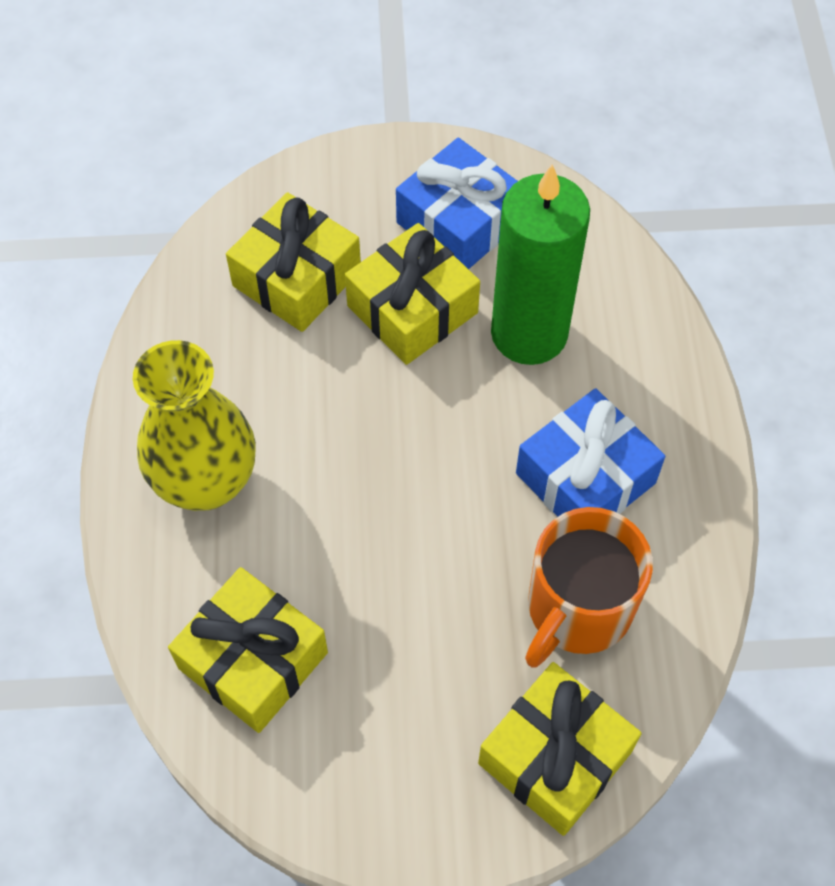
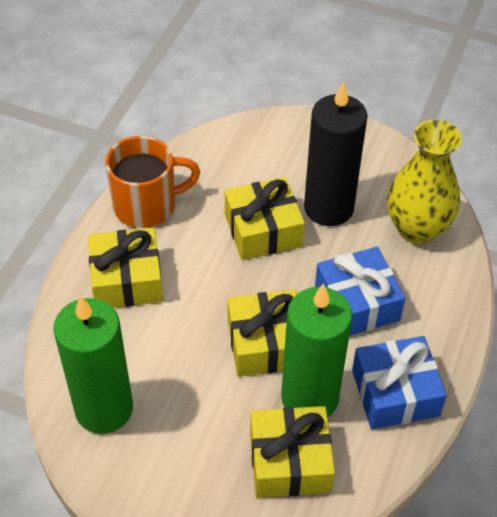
black candle: 0 -> 1
green candle: 1 -> 2

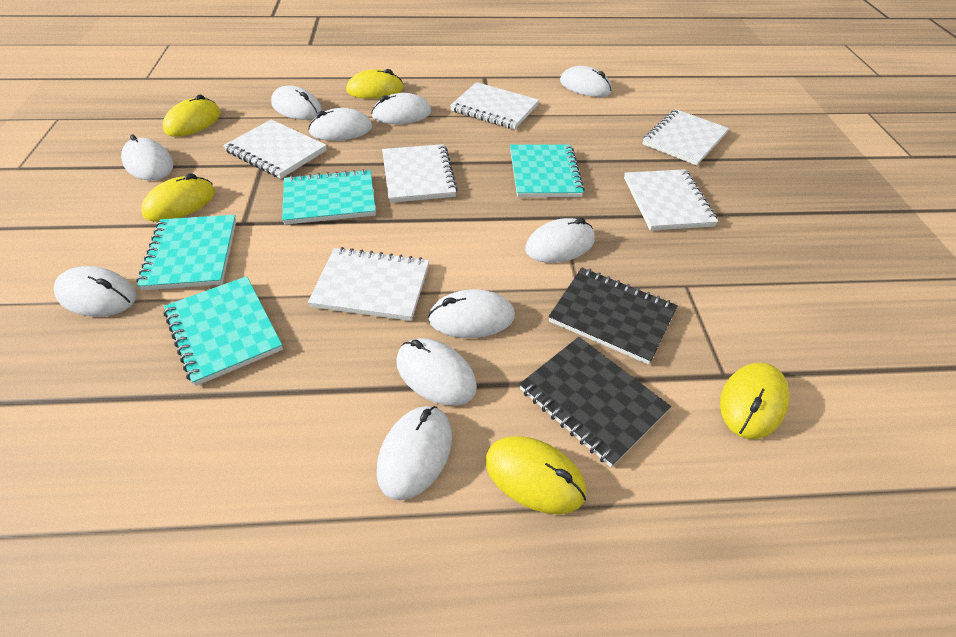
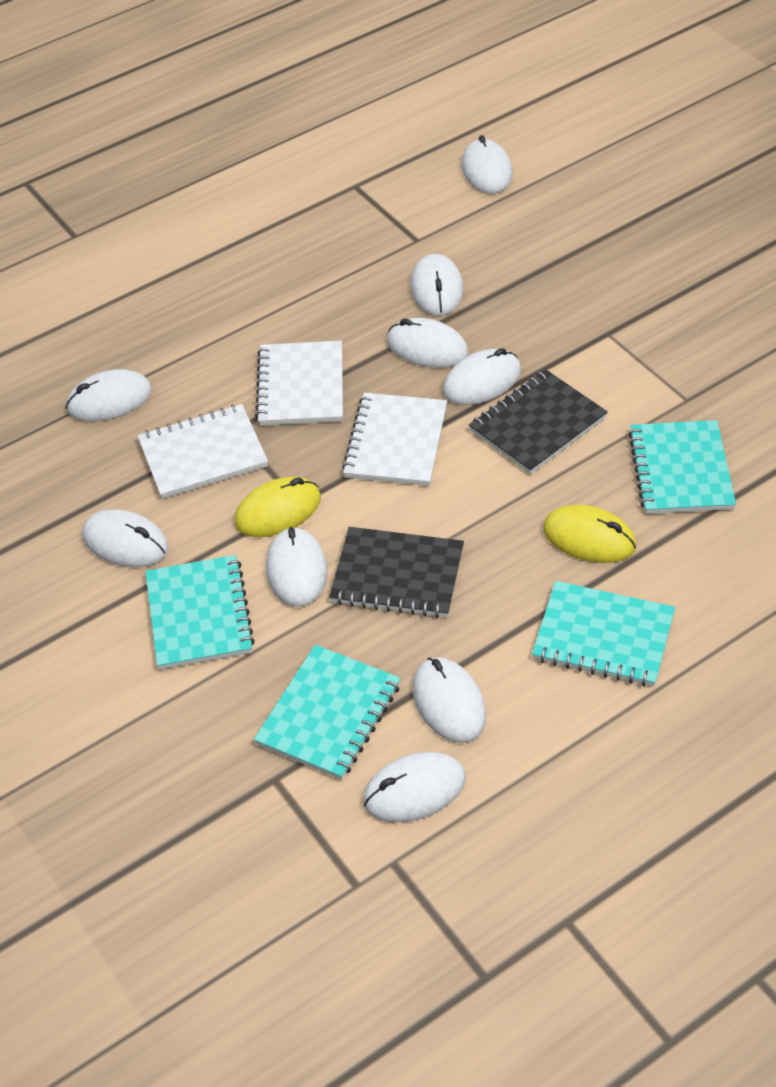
white mouse: 10 -> 9
white notebook: 6 -> 3
yellow mouse: 5 -> 2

• **What the task requires**: A word-for-word copy of all the data is required, minus the pictures.

• **Worked solution**:
black candle: 0 -> 1
green candle: 1 -> 2

white mouse: 10 -> 9
white notebook: 6 -> 3
yellow mouse: 5 -> 2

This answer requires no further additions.